Instructions to follow. Your reply must be the number of lines in the entries that hold the word "none", and nothing else.

Data records.
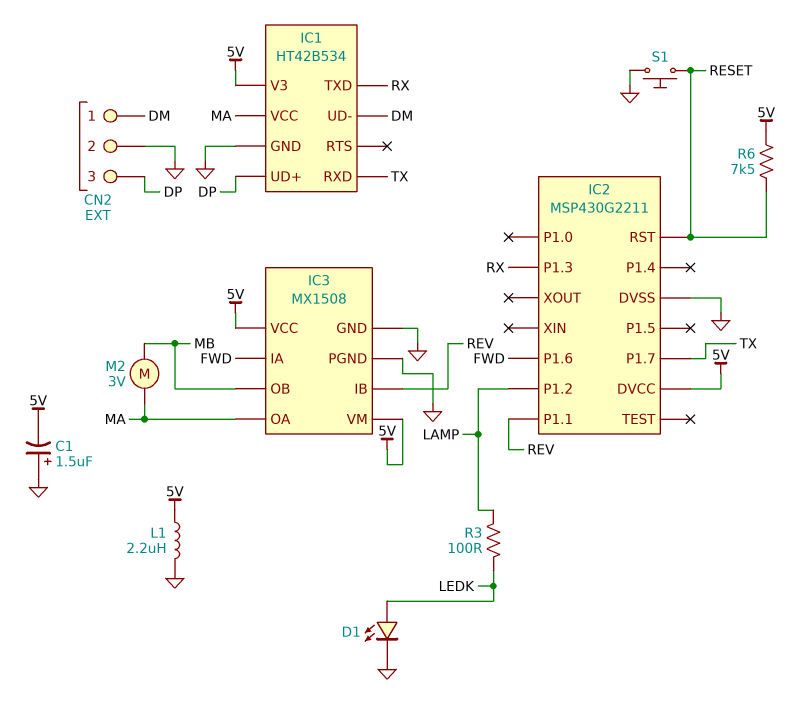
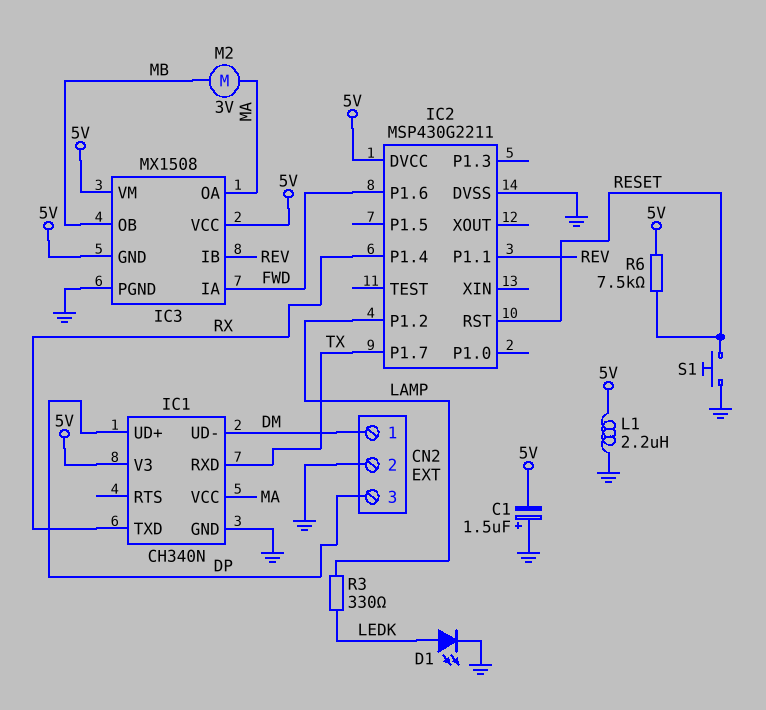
IC1: HT42B534 -> CH340N
IC2 pin P1.3: RX -> none
IC2 pin P1.4: none -> RX
IC3 pin GND: GND -> 5V
R3: 100 (LAMP, LEDK) -> 330 (LAMP, LEDK)

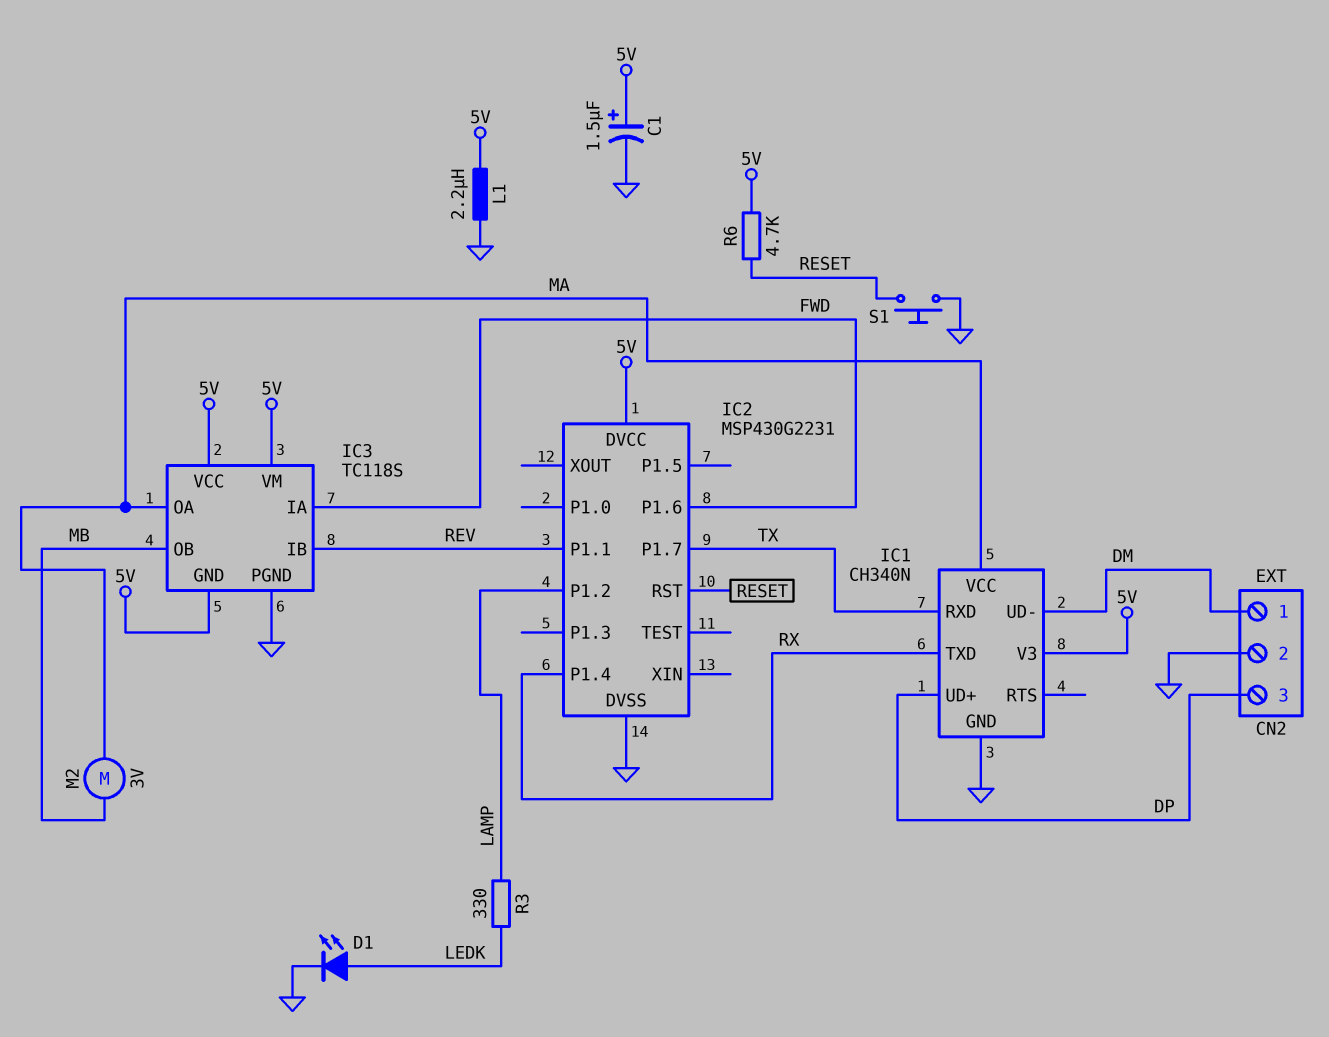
C1: 1.5uF (plus GND, minus 5V) -> 1.5uF (plus 5V, minus GND)
IC2: MSP430G2211 -> MSP430G2231
IC3: MX1508 -> TC118S
R6: 7.5k (5V, RESET) -> 4.7k (5V, RESET)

Reply to the task. 2